*DESCRIPTION OF THE TASK*. The material below holds a span beginning at the line with "(428, 283) = (507, 173): none -> black key" and ending at the line with "(525, 215) = (633, 142): green". Quote that span exactly, both ends included, and only that span.

Start of DATA FOR REVIEW

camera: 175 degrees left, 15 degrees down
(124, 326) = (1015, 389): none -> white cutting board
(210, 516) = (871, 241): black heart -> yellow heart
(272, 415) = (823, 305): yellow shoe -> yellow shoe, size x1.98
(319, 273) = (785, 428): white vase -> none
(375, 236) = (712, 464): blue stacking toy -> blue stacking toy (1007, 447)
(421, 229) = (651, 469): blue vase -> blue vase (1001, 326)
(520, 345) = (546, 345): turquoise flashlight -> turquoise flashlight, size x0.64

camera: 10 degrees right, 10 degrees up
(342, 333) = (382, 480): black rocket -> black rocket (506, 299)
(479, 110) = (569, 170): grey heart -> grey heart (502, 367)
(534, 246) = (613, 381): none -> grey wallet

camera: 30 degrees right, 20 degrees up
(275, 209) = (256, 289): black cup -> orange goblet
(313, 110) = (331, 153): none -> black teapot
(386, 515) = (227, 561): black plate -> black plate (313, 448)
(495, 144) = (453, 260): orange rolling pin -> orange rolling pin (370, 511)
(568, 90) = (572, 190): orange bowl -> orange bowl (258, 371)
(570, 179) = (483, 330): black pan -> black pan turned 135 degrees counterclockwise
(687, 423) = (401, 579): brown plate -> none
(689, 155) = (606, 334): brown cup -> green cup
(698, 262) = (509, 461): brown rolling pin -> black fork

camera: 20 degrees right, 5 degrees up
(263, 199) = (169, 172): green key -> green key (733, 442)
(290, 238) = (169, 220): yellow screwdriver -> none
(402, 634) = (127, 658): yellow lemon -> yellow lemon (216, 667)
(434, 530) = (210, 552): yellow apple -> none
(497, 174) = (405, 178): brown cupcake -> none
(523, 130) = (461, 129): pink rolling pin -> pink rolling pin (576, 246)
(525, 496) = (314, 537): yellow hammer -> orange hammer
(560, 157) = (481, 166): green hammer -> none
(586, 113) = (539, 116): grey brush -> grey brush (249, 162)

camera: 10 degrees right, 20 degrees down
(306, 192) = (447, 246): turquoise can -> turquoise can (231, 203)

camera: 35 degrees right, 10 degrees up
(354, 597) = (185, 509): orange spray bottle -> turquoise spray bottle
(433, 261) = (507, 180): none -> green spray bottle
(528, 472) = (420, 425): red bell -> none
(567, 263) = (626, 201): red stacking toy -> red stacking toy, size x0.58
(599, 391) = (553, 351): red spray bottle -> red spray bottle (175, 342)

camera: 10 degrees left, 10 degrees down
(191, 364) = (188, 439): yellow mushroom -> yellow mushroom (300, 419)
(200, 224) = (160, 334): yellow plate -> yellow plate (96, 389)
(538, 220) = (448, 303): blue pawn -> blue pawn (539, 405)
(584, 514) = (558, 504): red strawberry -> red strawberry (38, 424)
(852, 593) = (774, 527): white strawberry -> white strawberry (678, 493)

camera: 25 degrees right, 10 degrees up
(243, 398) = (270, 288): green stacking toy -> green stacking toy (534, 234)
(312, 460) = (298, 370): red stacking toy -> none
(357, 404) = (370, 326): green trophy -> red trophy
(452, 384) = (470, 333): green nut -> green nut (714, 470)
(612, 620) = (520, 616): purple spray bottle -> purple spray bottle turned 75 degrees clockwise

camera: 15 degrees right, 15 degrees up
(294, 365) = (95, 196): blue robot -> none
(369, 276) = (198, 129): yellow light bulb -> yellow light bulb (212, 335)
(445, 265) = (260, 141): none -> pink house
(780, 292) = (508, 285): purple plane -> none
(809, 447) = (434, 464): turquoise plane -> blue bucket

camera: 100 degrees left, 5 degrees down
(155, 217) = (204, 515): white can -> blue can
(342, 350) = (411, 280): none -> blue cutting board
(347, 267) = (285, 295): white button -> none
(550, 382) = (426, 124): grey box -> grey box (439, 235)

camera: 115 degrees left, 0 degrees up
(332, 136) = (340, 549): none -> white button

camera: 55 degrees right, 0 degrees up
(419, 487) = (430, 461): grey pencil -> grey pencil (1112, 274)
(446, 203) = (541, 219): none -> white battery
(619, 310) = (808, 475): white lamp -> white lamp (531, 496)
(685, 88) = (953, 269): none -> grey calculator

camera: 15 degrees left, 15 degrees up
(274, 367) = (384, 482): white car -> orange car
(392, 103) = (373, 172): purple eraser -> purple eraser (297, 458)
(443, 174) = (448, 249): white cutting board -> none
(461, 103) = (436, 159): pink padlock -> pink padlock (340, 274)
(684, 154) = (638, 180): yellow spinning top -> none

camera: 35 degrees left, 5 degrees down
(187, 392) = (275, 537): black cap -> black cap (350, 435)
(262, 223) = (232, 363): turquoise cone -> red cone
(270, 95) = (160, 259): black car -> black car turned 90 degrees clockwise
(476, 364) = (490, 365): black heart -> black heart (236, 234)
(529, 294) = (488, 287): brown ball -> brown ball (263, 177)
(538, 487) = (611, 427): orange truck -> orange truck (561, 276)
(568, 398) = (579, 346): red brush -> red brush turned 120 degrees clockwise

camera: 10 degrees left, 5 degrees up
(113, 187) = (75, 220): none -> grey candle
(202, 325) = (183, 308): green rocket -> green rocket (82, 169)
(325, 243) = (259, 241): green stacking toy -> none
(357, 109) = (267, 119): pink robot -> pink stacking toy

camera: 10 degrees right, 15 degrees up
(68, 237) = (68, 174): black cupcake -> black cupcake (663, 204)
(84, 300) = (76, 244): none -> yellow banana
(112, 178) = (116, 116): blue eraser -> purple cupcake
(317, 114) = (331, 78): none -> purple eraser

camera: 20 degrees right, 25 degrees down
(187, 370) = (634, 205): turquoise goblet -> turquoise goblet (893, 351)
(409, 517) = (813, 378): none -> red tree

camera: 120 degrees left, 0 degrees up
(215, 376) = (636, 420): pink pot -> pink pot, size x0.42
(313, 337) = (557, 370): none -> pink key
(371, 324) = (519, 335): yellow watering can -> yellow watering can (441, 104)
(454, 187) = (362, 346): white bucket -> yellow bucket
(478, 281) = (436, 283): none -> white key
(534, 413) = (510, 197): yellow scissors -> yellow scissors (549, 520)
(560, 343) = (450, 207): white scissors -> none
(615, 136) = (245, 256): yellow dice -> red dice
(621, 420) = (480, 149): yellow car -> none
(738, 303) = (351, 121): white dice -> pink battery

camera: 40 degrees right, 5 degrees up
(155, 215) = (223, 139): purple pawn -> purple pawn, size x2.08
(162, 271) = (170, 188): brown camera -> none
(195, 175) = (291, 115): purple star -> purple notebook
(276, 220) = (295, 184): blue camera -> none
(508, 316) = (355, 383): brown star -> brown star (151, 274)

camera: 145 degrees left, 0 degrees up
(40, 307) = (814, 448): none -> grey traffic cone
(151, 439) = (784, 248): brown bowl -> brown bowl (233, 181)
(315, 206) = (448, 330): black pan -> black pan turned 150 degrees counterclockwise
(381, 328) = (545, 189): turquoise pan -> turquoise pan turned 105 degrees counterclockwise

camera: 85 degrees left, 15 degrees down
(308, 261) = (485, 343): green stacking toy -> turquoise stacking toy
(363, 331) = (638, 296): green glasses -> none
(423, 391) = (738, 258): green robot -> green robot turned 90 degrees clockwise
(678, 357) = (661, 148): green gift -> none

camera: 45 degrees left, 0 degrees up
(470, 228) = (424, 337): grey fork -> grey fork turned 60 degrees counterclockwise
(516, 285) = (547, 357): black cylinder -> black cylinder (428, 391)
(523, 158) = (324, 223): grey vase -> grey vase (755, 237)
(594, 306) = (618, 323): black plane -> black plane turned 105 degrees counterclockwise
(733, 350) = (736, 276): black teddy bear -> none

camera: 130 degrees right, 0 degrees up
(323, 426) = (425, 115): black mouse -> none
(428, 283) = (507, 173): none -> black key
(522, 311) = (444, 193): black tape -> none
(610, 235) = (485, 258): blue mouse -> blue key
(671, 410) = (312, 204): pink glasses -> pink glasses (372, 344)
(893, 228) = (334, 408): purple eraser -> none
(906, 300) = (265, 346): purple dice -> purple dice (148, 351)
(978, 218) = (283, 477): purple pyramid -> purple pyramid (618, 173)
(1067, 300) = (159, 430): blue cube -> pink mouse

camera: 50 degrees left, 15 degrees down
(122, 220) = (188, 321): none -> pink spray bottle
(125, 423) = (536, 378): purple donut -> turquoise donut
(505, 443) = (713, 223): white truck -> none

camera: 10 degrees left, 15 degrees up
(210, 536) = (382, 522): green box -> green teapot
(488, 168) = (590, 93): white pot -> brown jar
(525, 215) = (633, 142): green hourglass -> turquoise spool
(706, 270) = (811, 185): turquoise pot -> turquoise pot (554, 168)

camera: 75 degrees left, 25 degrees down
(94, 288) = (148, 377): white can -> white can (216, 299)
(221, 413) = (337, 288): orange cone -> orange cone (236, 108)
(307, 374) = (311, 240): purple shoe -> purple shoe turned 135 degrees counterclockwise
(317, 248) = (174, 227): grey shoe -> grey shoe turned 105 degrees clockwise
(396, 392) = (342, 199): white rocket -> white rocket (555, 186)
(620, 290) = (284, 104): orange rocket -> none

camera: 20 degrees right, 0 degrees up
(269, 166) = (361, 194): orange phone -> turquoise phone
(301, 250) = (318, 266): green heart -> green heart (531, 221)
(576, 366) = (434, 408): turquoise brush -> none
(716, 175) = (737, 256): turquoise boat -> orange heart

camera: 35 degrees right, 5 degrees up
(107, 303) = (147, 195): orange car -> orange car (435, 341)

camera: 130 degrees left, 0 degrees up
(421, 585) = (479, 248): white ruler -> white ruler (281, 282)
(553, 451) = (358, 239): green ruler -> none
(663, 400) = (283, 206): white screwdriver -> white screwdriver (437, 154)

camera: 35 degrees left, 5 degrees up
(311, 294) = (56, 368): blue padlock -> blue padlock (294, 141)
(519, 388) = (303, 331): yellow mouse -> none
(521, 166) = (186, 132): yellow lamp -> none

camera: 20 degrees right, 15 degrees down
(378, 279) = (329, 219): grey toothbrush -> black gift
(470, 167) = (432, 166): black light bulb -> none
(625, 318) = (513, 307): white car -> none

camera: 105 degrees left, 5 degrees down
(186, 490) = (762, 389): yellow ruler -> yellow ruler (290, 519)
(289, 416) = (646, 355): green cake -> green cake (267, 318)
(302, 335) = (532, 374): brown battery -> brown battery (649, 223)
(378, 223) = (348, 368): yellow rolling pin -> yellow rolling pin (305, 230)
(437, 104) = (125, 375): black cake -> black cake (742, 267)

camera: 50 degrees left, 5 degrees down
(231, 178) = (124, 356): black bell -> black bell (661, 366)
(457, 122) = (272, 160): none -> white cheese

End of DATA FOR REVIEW

*TASK RESPONSE*.
(428, 283) = (507, 173): none -> black key
(522, 311) = (444, 193): black tape -> none
(610, 235) = (485, 258): blue mouse -> blue key
(671, 410) = (312, 204): pink glasses -> pink glasses (372, 344)
(893, 228) = (334, 408): purple eraser -> none
(906, 300) = (265, 346): purple dice -> purple dice (148, 351)
(978, 218) = (283, 477): purple pyramid -> purple pyramid (618, 173)
(1067, 300) = (159, 430): blue cube -> pink mouse

camera: 50 degrees left, 15 degrees down
(122, 220) = (188, 321): none -> pink spray bottle
(125, 423) = (536, 378): purple donut -> turquoise donut
(505, 443) = (713, 223): white truck -> none

camera: 10 degrees left, 15 degrees up
(210, 536) = (382, 522): green box -> green teapot
(488, 168) = (590, 93): white pot -> brown jar
(525, 215) = (633, 142): green hourglass -> turquoise spool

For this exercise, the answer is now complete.